- **The task**
Can you pull out every line of the rows below that contains the string "style"? Case counts when matching.

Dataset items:

◇ ◇ ◇

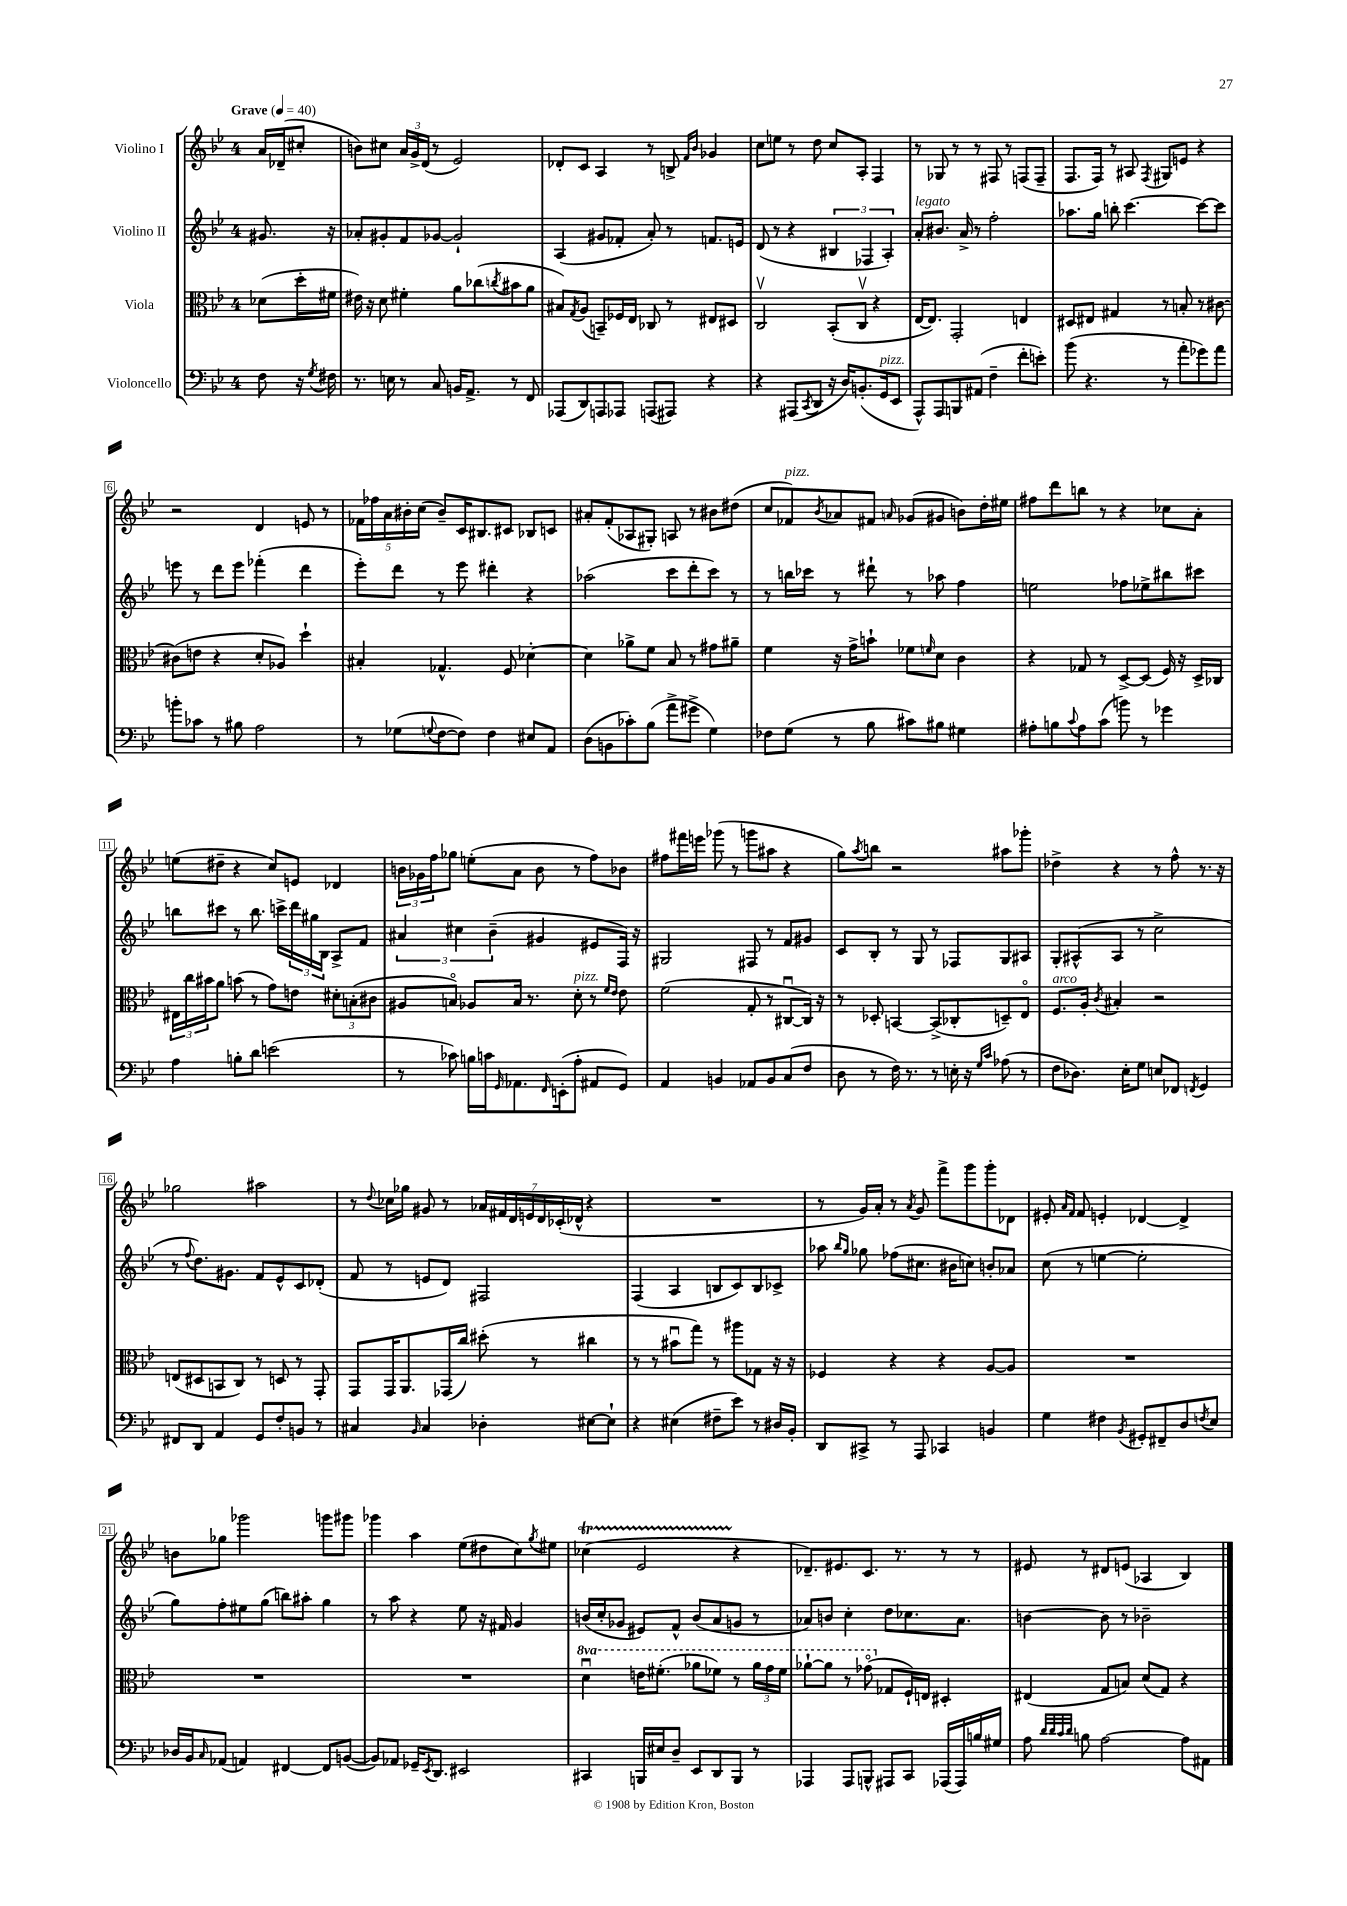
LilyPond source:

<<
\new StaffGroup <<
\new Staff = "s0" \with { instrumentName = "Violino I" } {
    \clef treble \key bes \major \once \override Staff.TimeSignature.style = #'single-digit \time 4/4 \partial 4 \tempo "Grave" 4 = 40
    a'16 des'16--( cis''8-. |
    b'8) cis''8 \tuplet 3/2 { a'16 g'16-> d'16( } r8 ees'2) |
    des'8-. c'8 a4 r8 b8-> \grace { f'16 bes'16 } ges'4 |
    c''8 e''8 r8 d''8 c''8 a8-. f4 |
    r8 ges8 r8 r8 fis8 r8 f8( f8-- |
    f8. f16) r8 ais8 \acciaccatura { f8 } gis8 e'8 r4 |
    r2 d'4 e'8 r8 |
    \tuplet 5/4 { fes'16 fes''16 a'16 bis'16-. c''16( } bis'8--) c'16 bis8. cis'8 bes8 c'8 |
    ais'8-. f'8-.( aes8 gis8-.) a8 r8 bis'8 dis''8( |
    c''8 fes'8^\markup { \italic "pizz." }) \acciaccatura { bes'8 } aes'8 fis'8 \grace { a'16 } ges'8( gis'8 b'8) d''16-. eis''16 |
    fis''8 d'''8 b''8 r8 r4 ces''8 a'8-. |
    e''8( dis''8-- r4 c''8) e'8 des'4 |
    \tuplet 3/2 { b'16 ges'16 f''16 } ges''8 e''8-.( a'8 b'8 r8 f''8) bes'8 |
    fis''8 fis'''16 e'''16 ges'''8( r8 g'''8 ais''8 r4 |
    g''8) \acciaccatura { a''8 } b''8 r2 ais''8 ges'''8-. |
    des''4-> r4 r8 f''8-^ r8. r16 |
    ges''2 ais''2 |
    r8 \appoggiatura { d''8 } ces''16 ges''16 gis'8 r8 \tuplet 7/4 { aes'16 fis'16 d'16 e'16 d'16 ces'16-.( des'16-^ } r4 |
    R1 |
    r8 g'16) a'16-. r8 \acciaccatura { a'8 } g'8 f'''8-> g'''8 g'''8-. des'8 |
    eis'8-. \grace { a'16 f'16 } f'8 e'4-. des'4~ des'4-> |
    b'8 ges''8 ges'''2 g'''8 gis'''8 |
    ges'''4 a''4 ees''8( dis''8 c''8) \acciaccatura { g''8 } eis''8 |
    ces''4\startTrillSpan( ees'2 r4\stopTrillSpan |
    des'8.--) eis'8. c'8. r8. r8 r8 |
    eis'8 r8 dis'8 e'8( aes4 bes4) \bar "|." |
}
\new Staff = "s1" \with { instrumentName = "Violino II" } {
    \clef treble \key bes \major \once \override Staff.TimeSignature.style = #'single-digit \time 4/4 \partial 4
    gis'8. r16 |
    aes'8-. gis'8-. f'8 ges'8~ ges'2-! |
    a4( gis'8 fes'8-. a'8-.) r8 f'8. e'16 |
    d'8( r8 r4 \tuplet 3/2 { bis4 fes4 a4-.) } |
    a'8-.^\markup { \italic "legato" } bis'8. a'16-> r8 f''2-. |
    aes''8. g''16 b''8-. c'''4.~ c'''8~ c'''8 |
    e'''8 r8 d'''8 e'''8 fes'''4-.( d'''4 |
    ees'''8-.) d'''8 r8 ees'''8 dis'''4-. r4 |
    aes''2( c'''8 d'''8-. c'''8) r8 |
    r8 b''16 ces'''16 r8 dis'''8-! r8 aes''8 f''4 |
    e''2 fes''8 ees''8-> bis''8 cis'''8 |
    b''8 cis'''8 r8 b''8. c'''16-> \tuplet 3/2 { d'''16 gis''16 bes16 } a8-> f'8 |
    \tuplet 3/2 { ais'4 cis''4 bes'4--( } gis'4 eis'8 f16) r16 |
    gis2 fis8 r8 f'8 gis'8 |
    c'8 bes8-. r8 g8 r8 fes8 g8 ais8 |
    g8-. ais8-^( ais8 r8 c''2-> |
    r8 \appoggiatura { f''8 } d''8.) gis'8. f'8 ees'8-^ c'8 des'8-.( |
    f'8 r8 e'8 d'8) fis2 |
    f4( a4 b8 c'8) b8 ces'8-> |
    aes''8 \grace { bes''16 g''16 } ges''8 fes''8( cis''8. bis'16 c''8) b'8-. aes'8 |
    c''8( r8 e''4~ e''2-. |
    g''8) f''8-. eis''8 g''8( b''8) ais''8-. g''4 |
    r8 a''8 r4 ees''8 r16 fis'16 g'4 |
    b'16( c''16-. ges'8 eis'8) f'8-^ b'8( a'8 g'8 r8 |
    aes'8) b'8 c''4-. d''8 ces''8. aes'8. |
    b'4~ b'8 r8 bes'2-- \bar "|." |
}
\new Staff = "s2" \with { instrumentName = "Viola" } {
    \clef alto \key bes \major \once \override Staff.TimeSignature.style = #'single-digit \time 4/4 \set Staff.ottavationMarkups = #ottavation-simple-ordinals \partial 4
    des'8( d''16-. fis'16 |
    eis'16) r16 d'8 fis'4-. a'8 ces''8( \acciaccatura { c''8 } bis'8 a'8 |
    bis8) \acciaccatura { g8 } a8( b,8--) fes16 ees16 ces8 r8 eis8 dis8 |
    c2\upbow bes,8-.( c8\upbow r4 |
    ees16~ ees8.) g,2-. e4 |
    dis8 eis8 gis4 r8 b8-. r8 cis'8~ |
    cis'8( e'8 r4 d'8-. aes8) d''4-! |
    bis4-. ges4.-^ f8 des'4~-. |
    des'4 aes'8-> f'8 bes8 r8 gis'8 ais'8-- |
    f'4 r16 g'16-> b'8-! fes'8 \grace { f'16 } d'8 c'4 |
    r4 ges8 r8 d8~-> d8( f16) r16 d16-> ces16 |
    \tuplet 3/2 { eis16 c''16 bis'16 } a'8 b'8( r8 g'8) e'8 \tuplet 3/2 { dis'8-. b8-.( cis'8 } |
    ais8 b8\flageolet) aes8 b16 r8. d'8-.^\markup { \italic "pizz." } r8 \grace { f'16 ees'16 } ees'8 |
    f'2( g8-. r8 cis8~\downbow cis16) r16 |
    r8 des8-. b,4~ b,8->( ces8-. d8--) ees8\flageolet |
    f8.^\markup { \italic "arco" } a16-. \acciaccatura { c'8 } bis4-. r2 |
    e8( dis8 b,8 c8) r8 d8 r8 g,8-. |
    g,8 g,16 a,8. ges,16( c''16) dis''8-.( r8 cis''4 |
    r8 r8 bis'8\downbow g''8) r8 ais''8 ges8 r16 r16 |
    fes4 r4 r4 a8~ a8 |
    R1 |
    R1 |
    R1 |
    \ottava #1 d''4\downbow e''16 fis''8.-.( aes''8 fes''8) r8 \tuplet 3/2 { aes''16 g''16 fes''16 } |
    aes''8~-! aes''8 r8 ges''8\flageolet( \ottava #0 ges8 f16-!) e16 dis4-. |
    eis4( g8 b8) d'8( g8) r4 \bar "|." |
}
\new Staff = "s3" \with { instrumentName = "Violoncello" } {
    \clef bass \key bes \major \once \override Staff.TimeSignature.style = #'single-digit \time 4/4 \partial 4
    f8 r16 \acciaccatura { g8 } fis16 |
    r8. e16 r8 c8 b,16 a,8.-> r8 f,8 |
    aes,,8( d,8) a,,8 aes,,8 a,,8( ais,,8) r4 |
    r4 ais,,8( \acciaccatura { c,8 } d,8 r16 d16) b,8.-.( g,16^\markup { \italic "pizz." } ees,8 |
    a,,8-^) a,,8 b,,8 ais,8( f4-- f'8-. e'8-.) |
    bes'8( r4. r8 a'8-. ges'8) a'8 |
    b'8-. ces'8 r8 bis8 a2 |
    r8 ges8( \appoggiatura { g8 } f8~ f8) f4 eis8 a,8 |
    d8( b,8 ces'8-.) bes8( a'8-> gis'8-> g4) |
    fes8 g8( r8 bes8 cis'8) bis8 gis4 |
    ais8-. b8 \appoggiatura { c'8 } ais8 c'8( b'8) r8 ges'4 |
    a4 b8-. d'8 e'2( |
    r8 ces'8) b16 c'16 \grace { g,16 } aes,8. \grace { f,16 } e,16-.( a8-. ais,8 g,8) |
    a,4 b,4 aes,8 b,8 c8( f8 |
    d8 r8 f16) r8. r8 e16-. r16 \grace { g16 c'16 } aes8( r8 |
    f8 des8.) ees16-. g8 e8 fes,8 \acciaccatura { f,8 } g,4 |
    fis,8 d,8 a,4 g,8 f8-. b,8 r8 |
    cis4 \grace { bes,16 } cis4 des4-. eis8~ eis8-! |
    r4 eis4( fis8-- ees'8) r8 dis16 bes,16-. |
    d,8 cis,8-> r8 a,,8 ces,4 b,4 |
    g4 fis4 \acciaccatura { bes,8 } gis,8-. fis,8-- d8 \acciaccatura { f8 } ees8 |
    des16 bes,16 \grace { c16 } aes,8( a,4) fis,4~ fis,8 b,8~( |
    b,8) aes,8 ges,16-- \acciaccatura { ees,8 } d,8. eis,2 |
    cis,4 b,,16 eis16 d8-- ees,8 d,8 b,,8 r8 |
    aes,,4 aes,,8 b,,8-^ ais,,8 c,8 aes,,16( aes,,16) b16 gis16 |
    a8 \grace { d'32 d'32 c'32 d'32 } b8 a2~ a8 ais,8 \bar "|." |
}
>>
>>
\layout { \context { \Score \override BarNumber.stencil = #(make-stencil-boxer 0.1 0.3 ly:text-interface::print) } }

◇ ◇ ◇

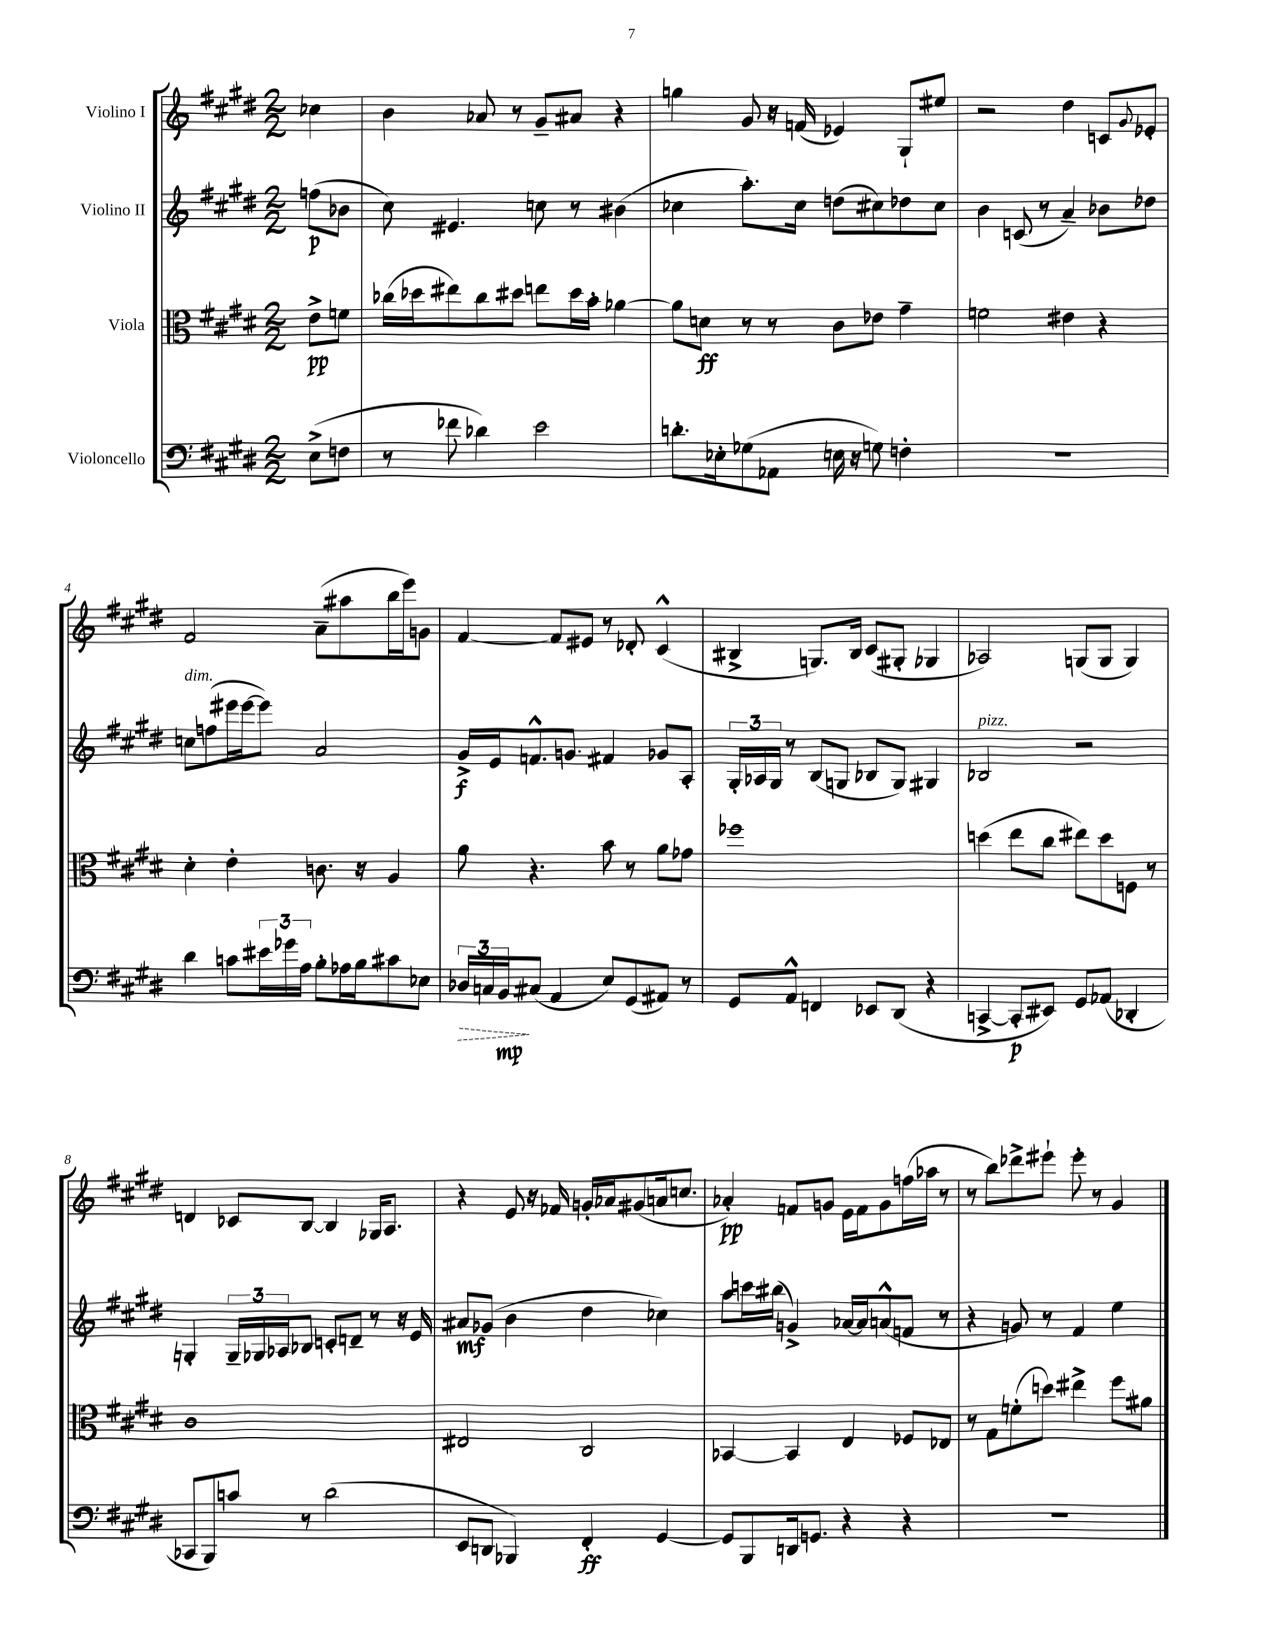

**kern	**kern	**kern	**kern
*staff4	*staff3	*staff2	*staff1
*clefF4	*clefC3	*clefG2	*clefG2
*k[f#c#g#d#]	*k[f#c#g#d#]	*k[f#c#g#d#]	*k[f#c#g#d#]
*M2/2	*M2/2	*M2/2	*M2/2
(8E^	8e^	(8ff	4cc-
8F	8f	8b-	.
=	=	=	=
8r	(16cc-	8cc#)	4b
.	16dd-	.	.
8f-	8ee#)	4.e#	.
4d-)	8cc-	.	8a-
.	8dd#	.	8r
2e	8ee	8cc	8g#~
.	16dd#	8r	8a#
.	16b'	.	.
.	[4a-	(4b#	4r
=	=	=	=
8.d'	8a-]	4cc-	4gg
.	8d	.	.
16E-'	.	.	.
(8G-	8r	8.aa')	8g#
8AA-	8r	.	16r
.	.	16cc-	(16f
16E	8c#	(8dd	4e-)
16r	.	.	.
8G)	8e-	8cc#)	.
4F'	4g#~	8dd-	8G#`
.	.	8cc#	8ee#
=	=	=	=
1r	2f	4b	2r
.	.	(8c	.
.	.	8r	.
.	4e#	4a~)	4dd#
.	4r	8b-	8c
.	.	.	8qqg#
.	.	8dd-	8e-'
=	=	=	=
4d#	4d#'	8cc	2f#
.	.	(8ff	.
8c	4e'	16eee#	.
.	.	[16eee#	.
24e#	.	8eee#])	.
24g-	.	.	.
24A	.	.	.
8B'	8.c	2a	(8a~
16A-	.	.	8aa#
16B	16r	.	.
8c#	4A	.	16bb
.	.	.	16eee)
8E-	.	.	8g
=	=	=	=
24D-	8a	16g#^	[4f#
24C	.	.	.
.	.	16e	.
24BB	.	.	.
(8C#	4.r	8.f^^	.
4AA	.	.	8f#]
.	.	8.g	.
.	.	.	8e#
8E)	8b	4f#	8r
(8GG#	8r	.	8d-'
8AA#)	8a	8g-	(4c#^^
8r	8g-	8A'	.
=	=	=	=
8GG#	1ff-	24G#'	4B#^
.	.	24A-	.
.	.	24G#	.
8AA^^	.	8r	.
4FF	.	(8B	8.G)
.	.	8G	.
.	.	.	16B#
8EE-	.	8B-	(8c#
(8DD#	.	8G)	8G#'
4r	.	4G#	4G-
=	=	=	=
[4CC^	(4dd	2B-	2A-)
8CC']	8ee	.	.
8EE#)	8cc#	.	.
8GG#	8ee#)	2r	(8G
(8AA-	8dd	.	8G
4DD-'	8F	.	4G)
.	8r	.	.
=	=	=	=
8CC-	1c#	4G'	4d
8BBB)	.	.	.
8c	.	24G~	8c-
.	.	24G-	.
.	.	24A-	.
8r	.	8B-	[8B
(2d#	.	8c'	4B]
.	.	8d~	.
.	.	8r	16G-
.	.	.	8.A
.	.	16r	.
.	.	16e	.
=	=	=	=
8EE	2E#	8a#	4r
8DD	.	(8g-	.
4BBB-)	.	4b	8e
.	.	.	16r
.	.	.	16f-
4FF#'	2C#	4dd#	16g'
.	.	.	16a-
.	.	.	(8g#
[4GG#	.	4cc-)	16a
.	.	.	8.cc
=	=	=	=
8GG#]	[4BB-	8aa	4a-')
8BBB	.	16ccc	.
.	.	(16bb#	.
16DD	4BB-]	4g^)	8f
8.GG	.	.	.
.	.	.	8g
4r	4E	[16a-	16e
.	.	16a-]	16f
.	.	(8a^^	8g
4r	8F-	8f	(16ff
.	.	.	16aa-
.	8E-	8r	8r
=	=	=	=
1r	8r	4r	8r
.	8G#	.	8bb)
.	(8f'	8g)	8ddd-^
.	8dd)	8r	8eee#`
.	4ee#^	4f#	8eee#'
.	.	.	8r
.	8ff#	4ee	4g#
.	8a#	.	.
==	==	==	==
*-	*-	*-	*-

◇ ◇ ◇

- **Exercise output**
    \clef treble \key bes \major \once \override Staff.TimeSignature.style = #'single-digit \time 4/4 \partial 4 \tempo "Grave" 4 = 40
    \clef treble \key bes \major \once \override Staff.TimeSignature.style = #'single-digit \time 4/4 \partial 4
    \clef alto \key bes \major \once \override Staff.TimeSignature.style = #'single-digit \time 4/4 \set Staff.ottavationMarkups = #ottavation-simple-ordinals \partial 4
    \clef bass \key bes \major \once \override Staff.TimeSignature.style = #'single-digit \time 4/4 \partial 4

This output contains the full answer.